=== Begin Enclosure ===

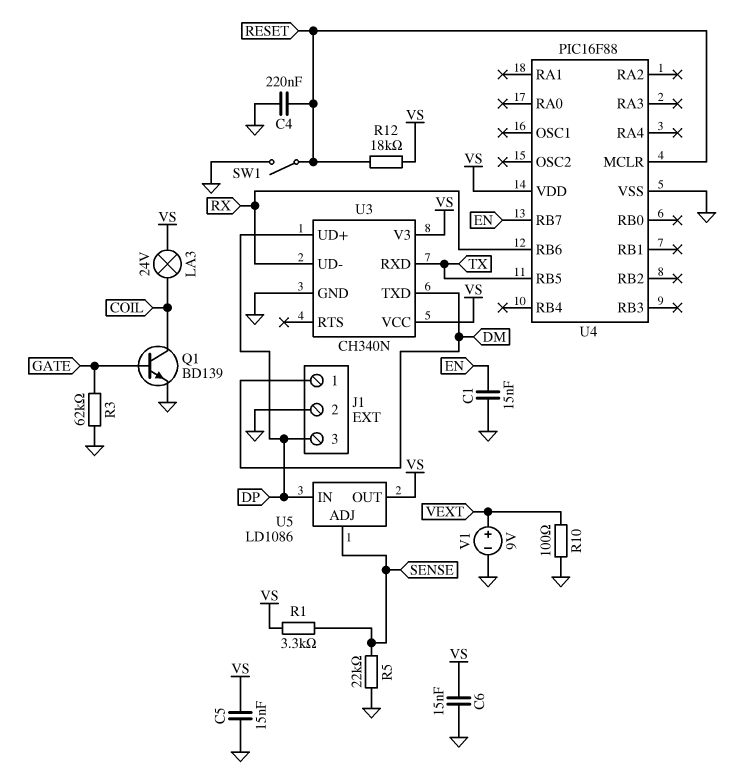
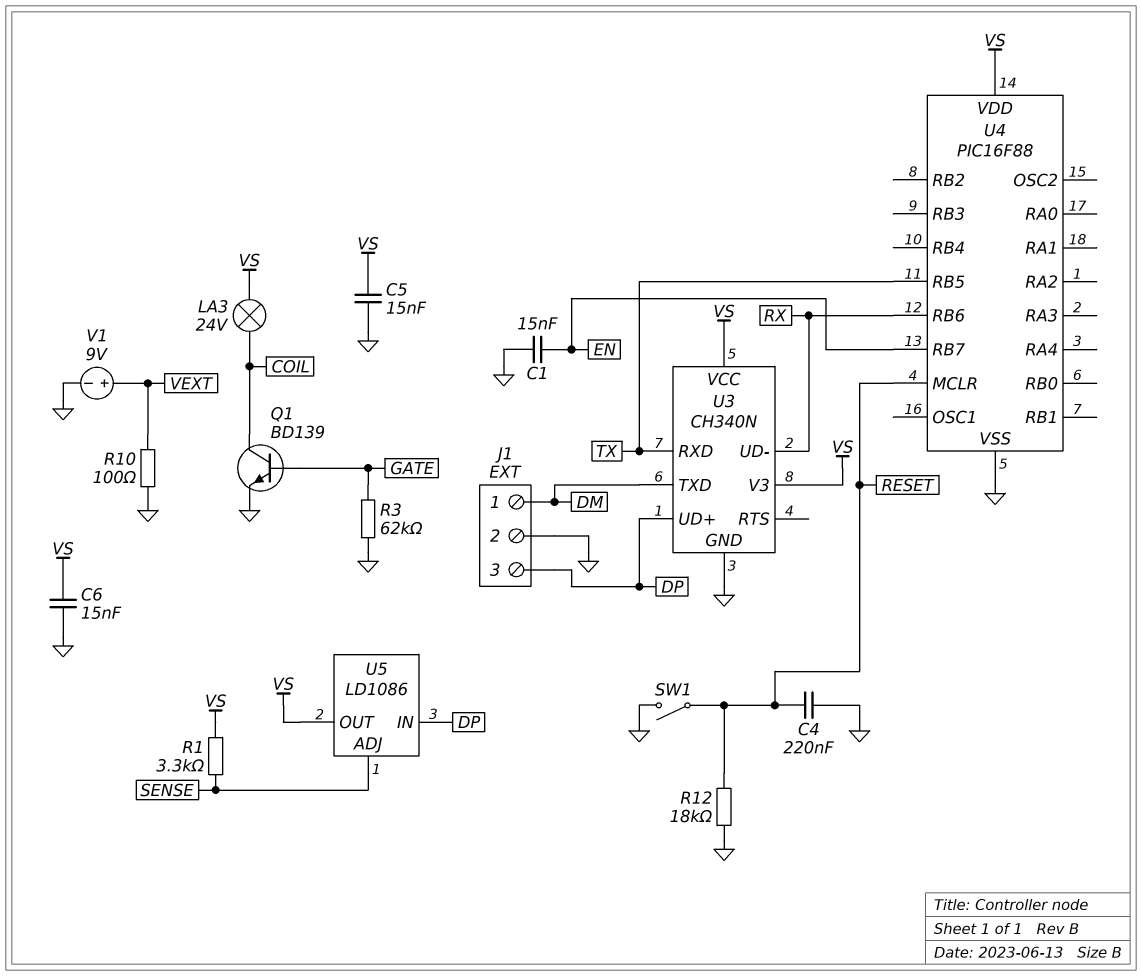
R5: 22k (GND, SENSE) -> none
R12: 18k (RESET, VS) -> 18k (GND, RESET)

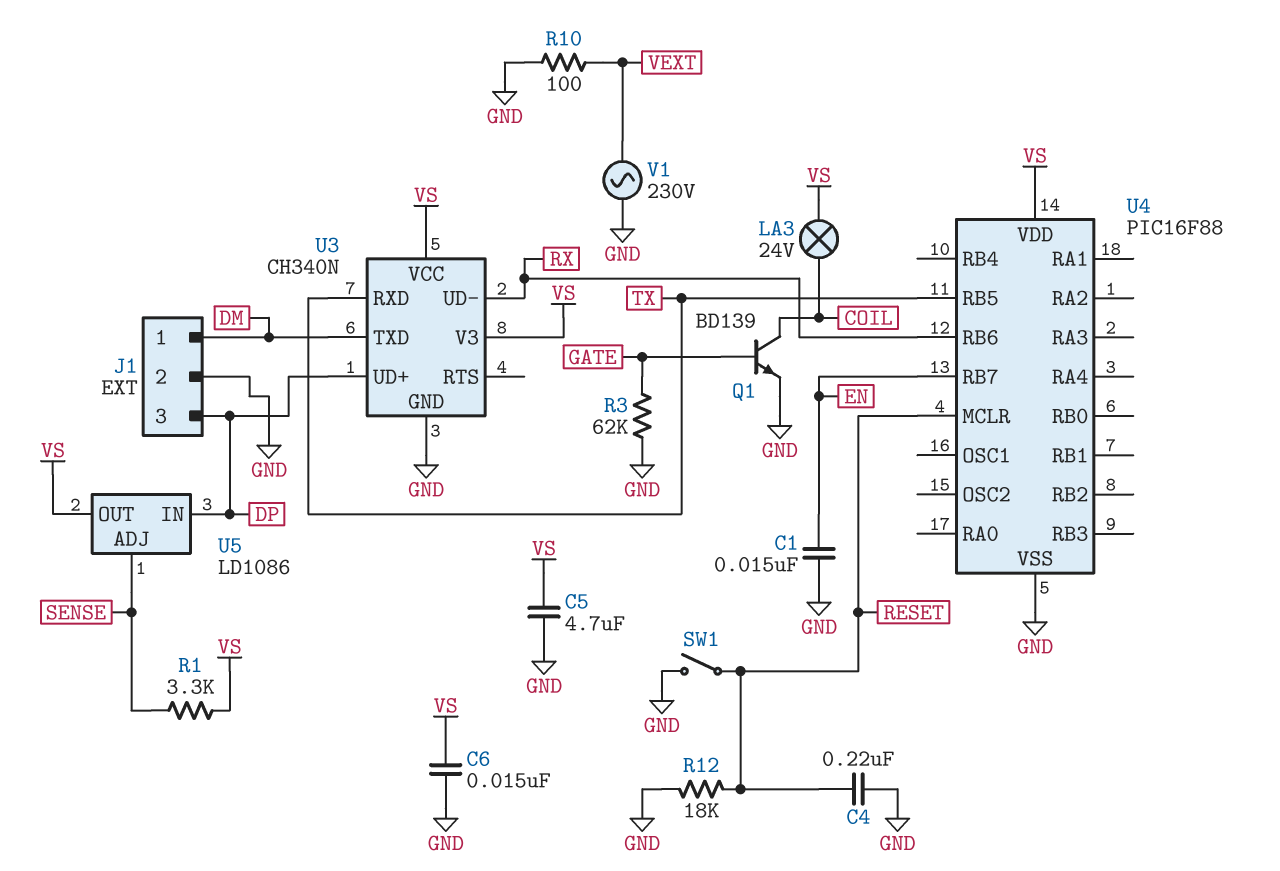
C5: 15nF (GND, VS) -> 4.7uF (GND, VS)
V1: 9V (plus VEXT, minus GND) -> AC 230V (GND, VEXT)

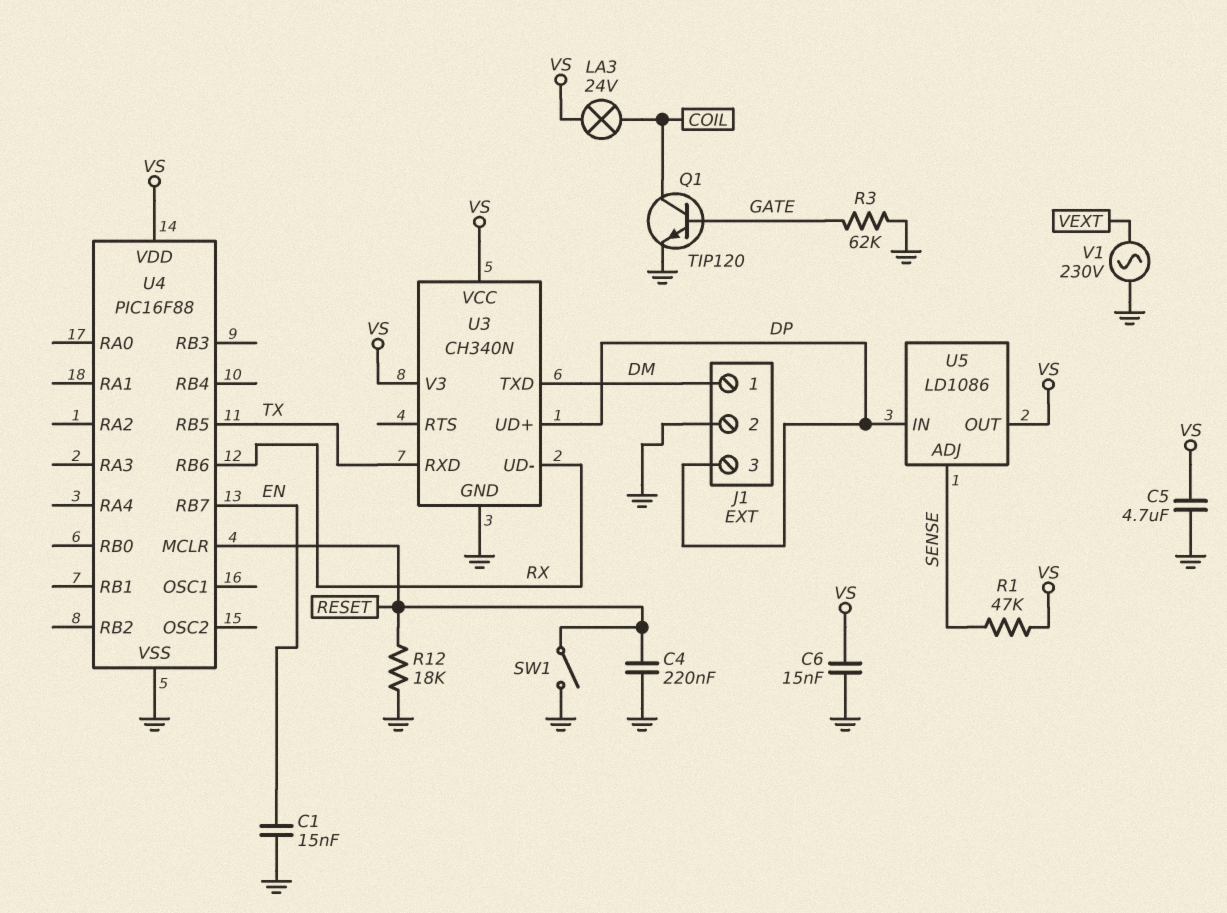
Q1: NPN BD139 (B GATE, C COIL, E GND) -> NPN TIP120 (B GATE, C COIL, E GND)
R1: 3.3k (SENSE, VS) -> 47k (SENSE, VS)
R10: 100 (GND, VEXT) -> none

=== End Enclosure ===

**Work item**
The records shown above are to be repeated exactly, with the pictures left out.

**Completed task**
R5: 22k (GND, SENSE) -> none
R12: 18k (RESET, VS) -> 18k (GND, RESET)

C5: 15nF (GND, VS) -> 4.7uF (GND, VS)
V1: 9V (plus VEXT, minus GND) -> AC 230V (GND, VEXT)

Q1: NPN BD139 (B GATE, C COIL, E GND) -> NPN TIP120 (B GATE, C COIL, E GND)
R1: 3.3k (SENSE, VS) -> 47k (SENSE, VS)
R10: 100 (GND, VEXT) -> none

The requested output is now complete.